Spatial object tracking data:
Segment Open

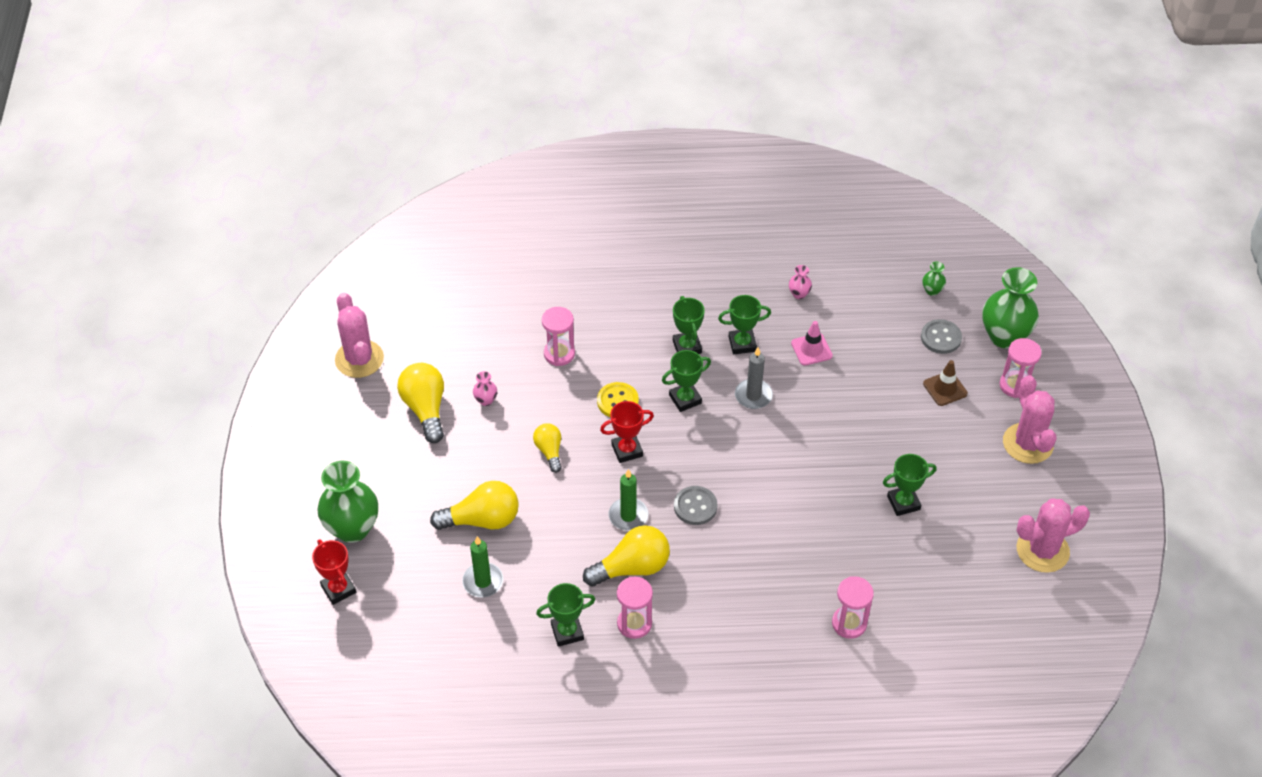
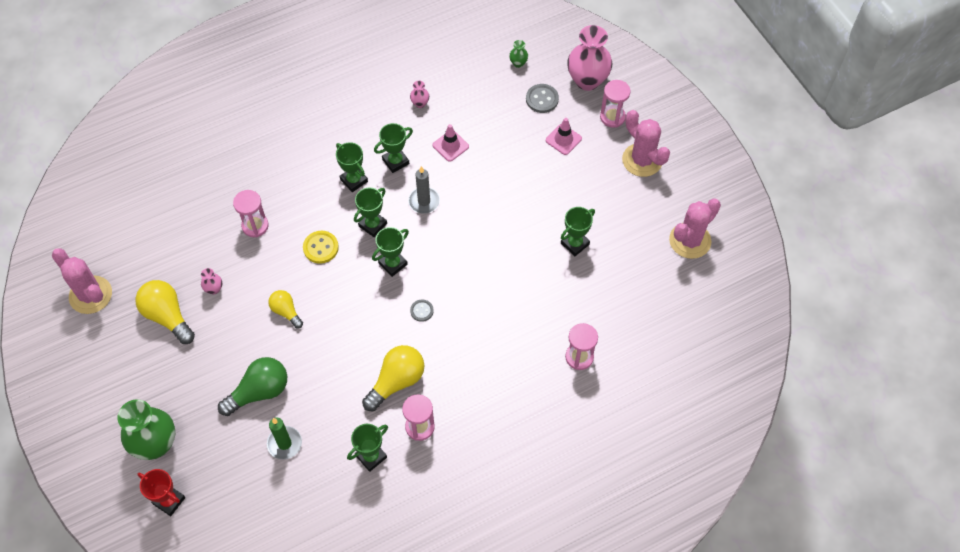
camera: 25 degrees left, 10 degrees up
(482, 520) = (259, 392): yellow light bulb -> green light bulb
(627, 450) = (347, 286): red trophy -> none
(628, 516) = (373, 340): green candle -> none
(687, 447) = (393, 264): none -> green trophy
(695, 506) = (422, 311): grey button -> grey button, size x0.64
(945, 388) = (563, 139): brown traffic cone -> pink traffic cone
(1004, 336) = (587, 80): green vase -> pink vase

Segment Closed

- _Directions for this task_: Beginning at the line that holds "(627, 450) = (347, 286): red trophy -> none", reproduce the lines exactly up to and including the final line of the entries.

- _Your solution_:
(627, 450) = (347, 286): red trophy -> none
(628, 516) = (373, 340): green candle -> none
(687, 447) = (393, 264): none -> green trophy
(695, 506) = (422, 311): grey button -> grey button, size x0.64
(945, 388) = (563, 139): brown traffic cone -> pink traffic cone
(1004, 336) = (587, 80): green vase -> pink vase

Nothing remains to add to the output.